Records contained in a dataset
[Start of section]
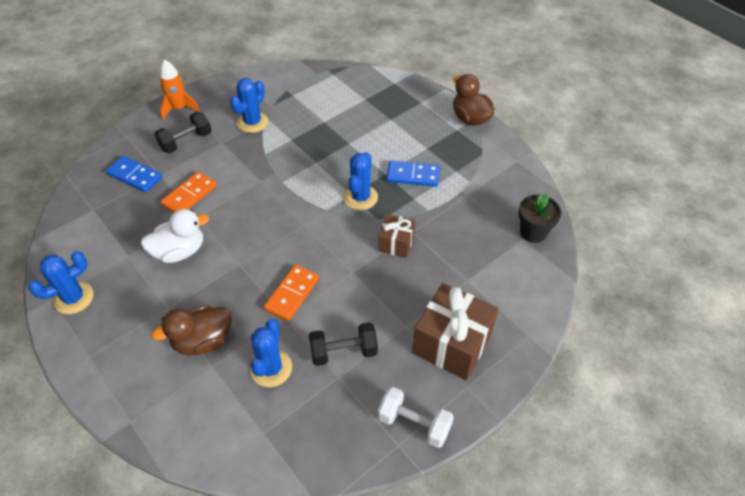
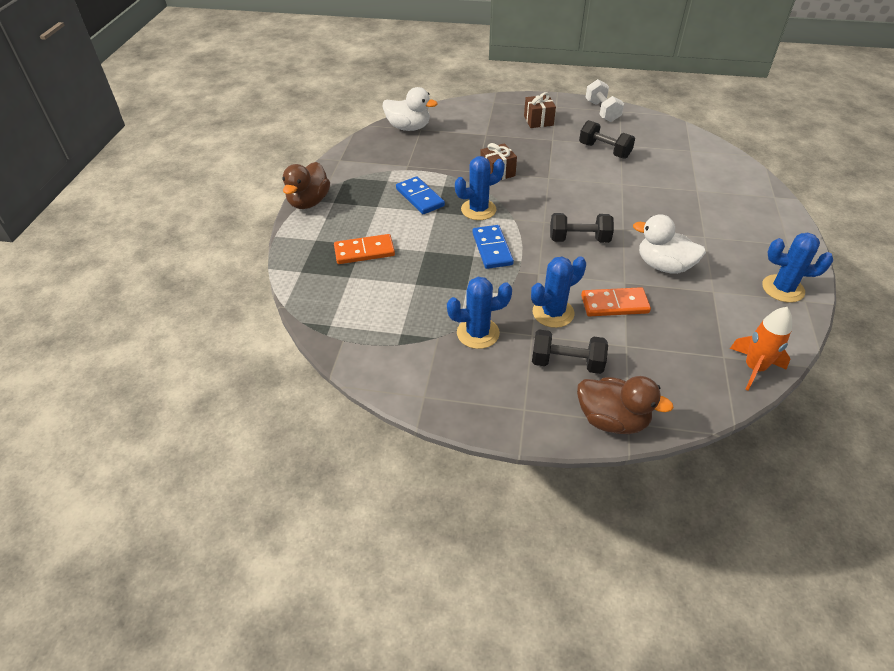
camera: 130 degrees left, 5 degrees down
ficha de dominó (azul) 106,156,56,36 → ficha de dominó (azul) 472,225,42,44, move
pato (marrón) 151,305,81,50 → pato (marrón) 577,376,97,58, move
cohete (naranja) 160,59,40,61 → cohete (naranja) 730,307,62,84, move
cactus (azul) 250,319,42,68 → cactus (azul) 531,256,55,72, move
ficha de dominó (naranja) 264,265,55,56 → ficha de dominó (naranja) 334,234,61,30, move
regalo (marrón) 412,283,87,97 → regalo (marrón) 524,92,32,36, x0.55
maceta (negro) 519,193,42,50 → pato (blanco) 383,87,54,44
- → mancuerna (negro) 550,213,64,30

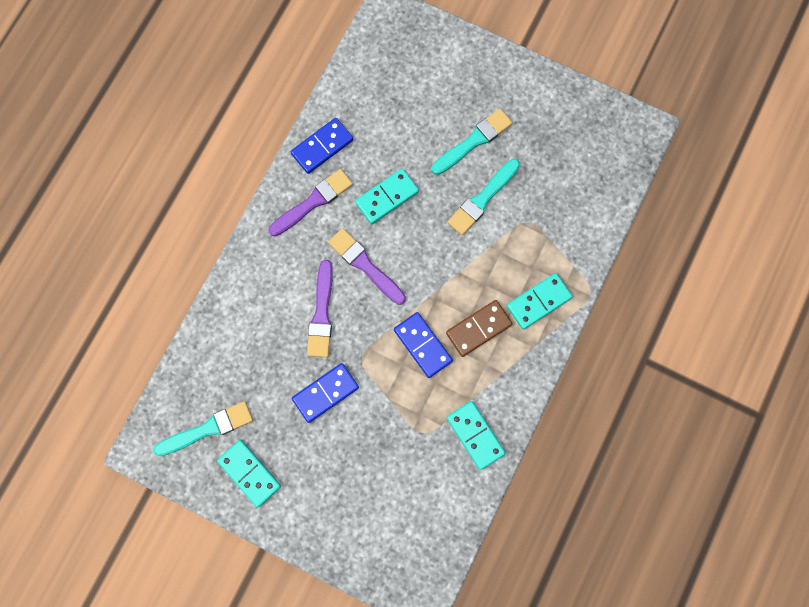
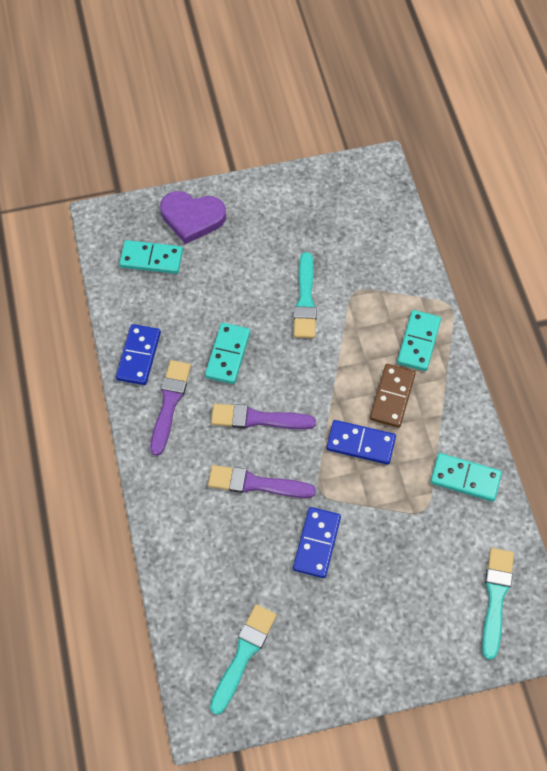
camera: 40 degrees left, 15 degrees down
ficha de dominó (turquesa) 217,440,64,67 → ficha de dominó (turquesa) 119,240,64,34, move
pincel (morado) 307,260,26,97 → pincel (morado) 208,465,108,33, 135 degrees clockwise
pincel (turquesa) 432,109,81,66 → pincel (turquesa) 482,548,32,112, move
- → corazón (morado) 160,191,66,53

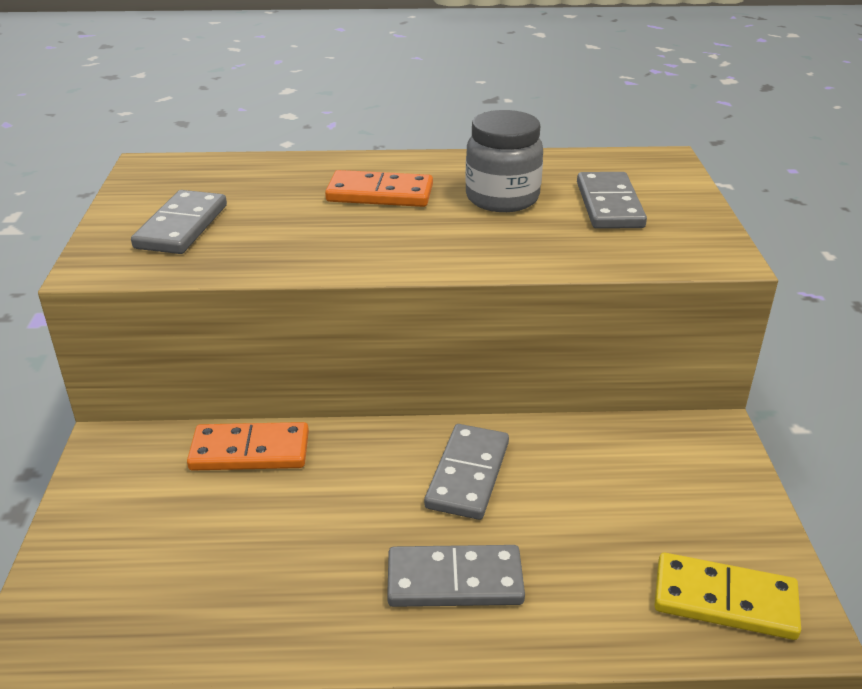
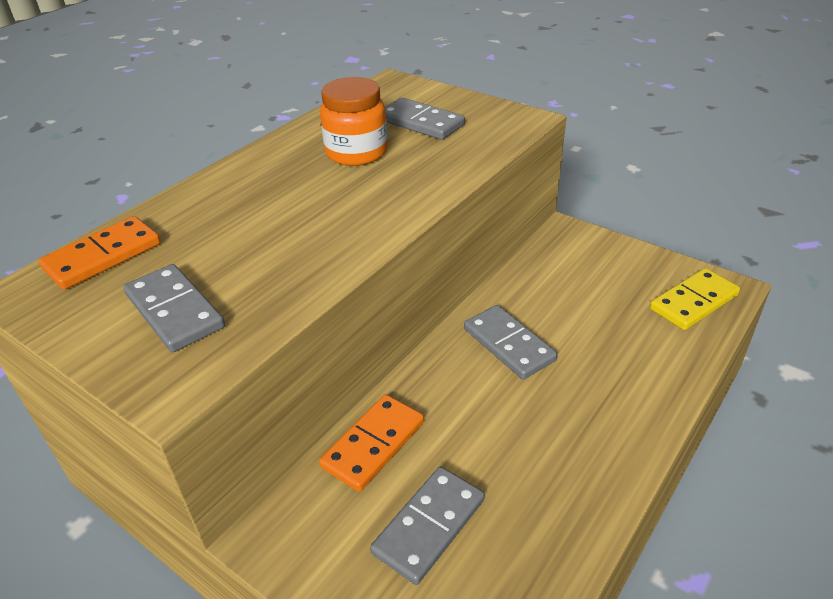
camera: 50 degrees left, 5 degrees up
ficha de dominó (naranja) 325,170,108,37 → ficha de dominó (naranja) 39,216,122,74, move
ficha de dominó (gris) 387,545,138,62 → ficha de dominó (gris) 370,467,115,118, move
tarro (gris) 465,110,78,102 → tarro (naranja) 320,77,68,89

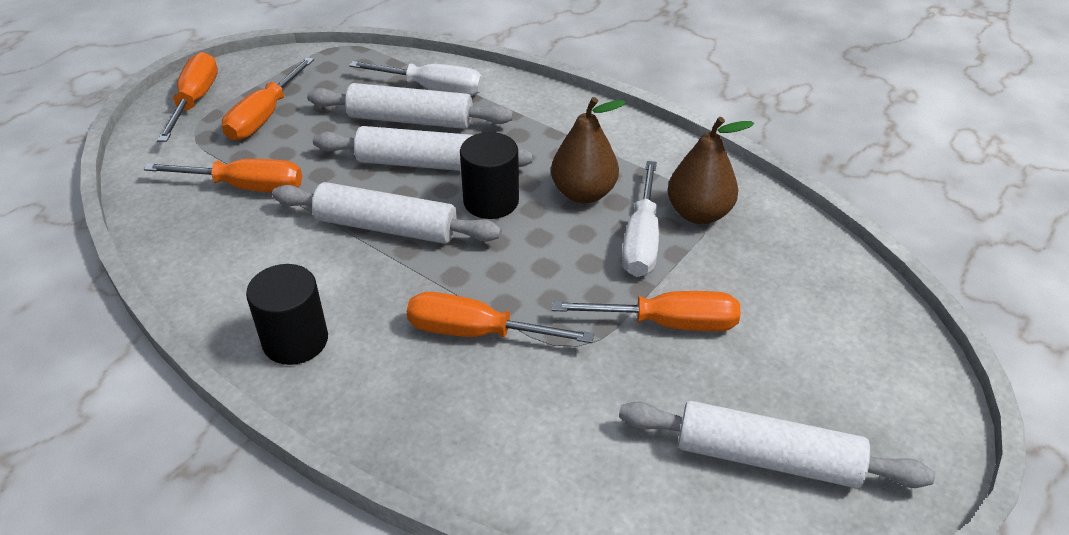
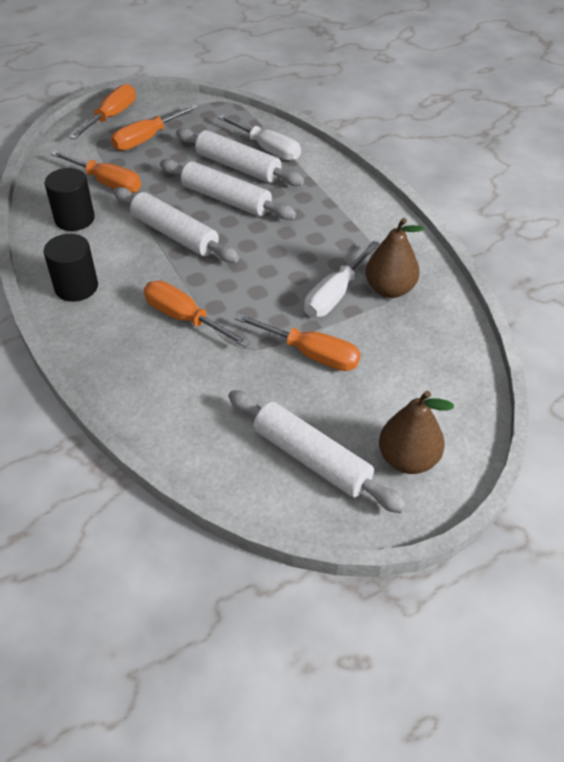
camera: 25 degrees right, 5 degrees up
cilindro (negro) 460,132,59,87 → cilindro (negro) 45,168,50,63, move
pera (marrón) 551,97,75,106 → pera (marrón) 379,391,75,83, move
[End of section]
Among the entries, how many lines hold the word "left"? Please answer with only that number.

# Answer to the problem
3